*Task directions*.
I'd like every entry returned exactly as it is, with the images left out.

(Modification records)

——————————

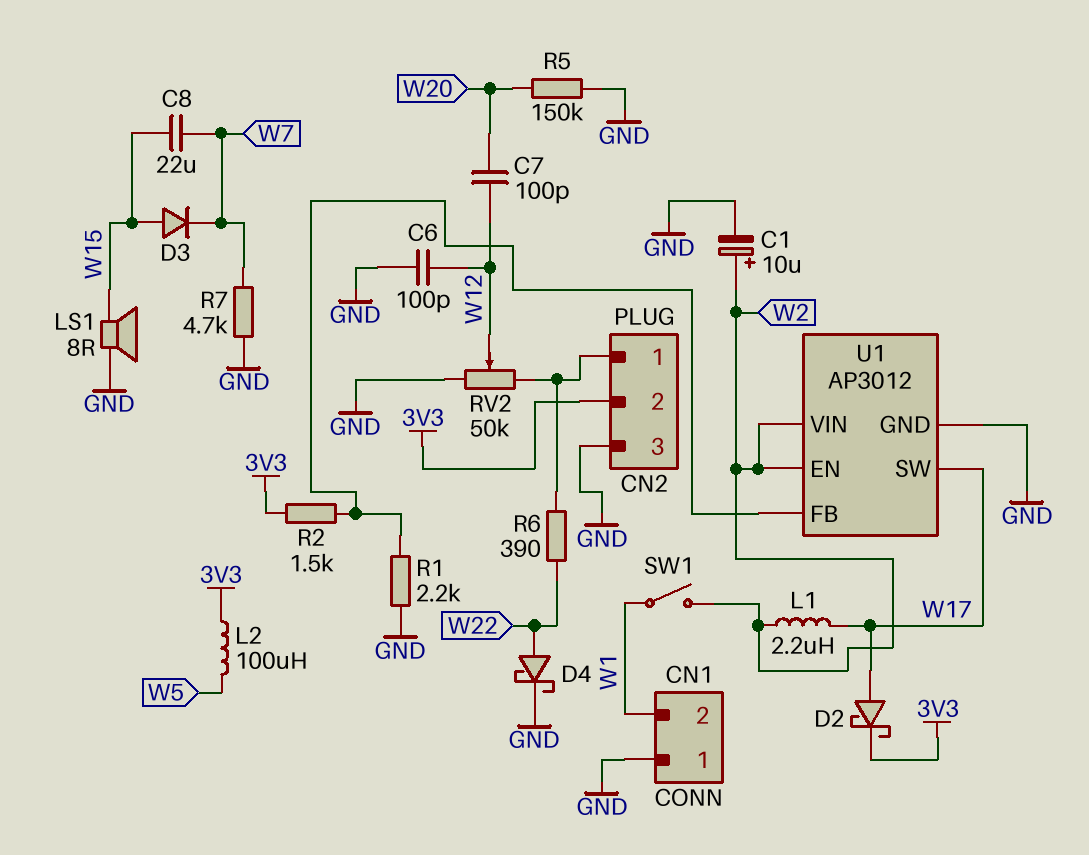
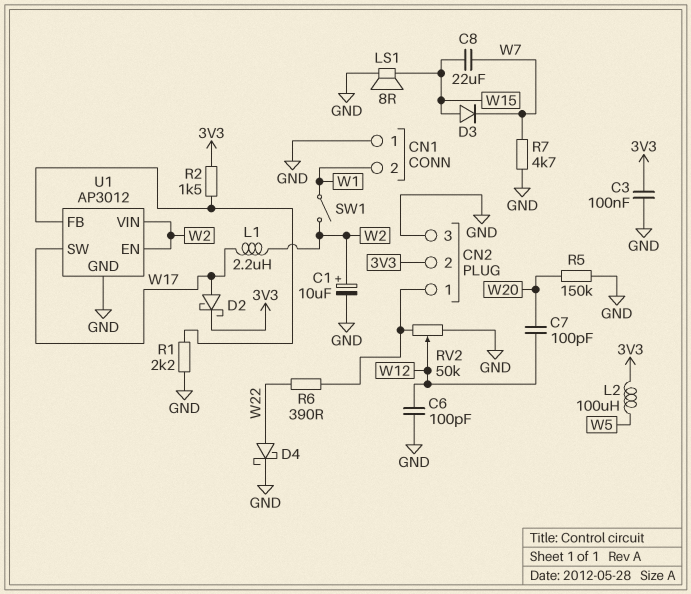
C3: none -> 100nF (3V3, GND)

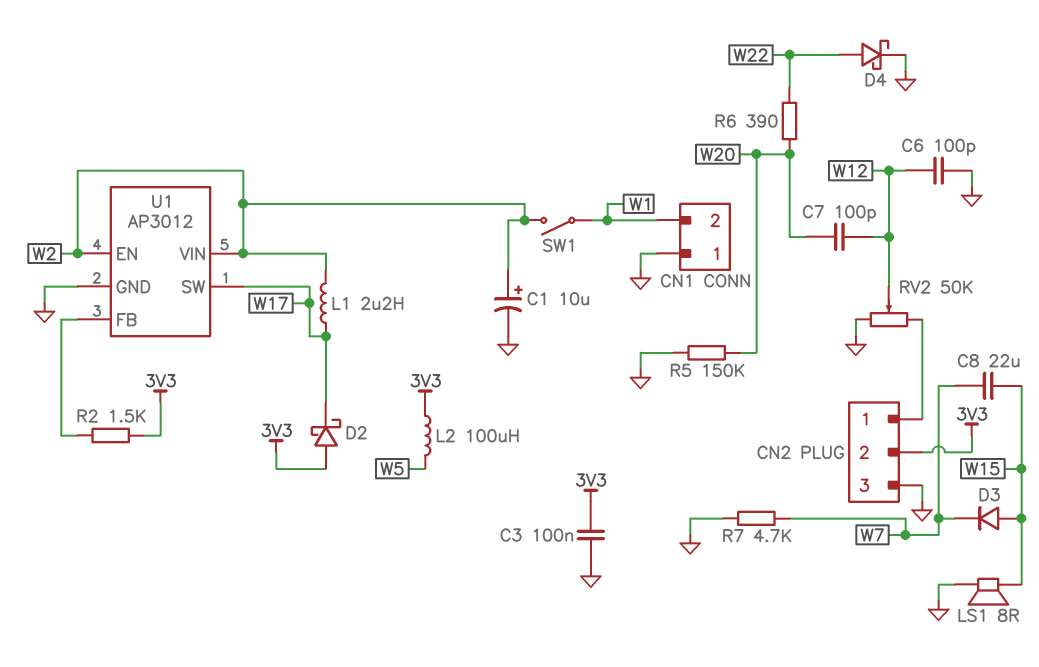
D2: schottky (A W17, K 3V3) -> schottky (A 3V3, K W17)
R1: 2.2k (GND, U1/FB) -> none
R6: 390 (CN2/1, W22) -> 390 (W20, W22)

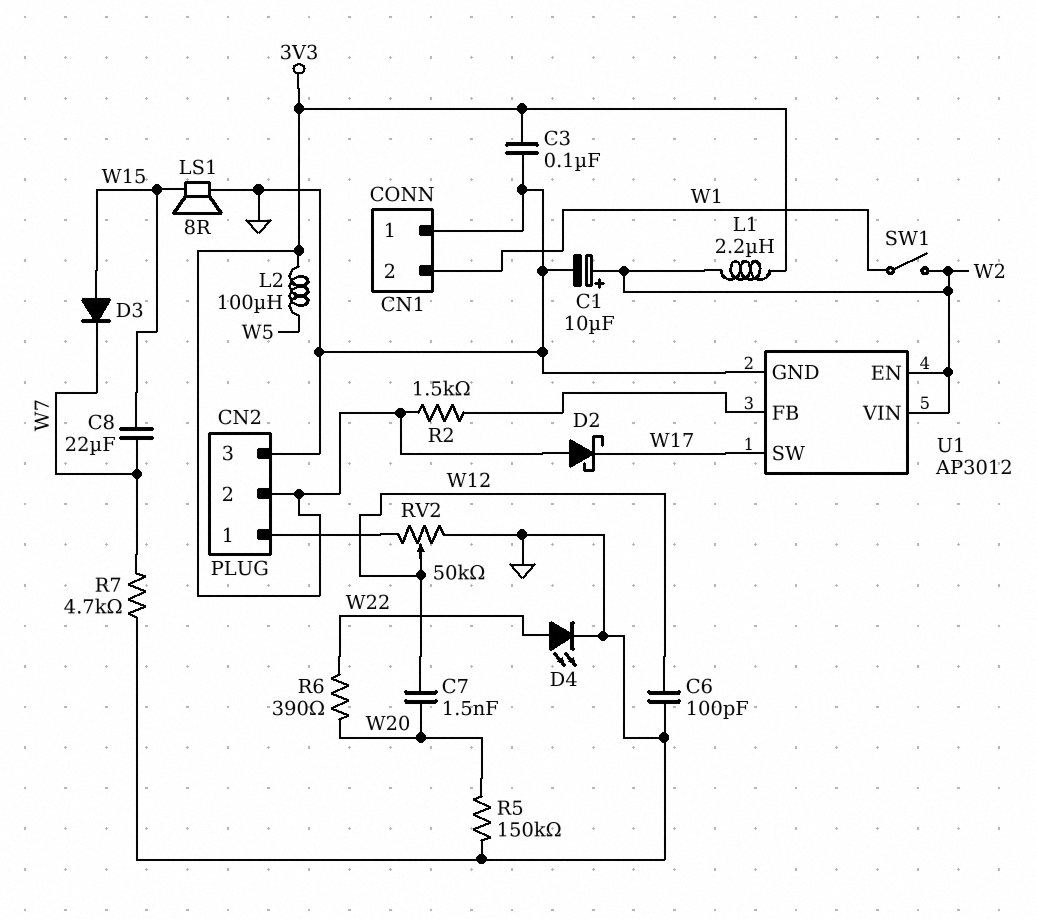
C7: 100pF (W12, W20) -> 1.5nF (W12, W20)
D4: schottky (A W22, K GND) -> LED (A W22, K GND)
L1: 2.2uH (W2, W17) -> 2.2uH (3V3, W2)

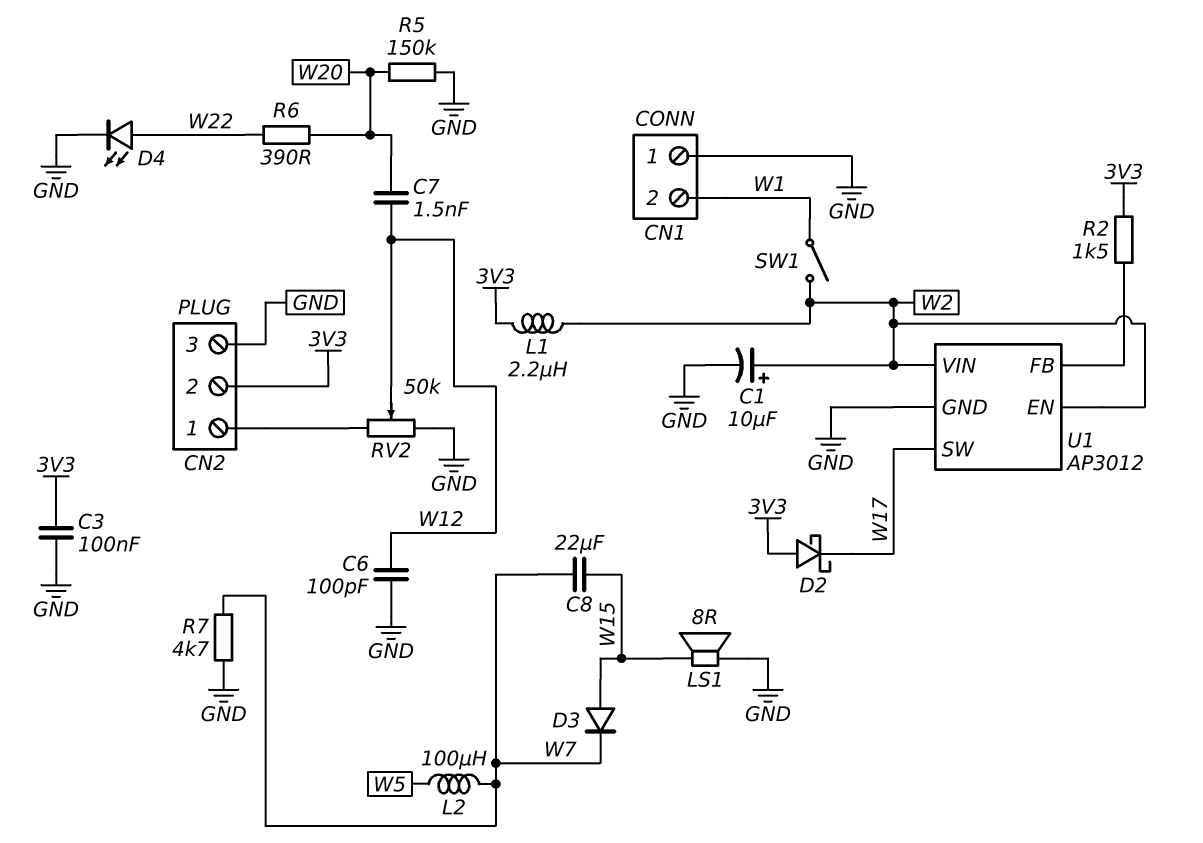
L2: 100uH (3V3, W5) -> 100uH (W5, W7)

——————————

*Reply*.
C3: none -> 100nF (3V3, GND)

D2: schottky (A W17, K 3V3) -> schottky (A 3V3, K W17)
R1: 2.2k (GND, U1/FB) -> none
R6: 390 (CN2/1, W22) -> 390 (W20, W22)

C7: 100pF (W12, W20) -> 1.5nF (W12, W20)
D4: schottky (A W22, K GND) -> LED (A W22, K GND)
L1: 2.2uH (W2, W17) -> 2.2uH (3V3, W2)

L2: 100uH (3V3, W5) -> 100uH (W5, W7)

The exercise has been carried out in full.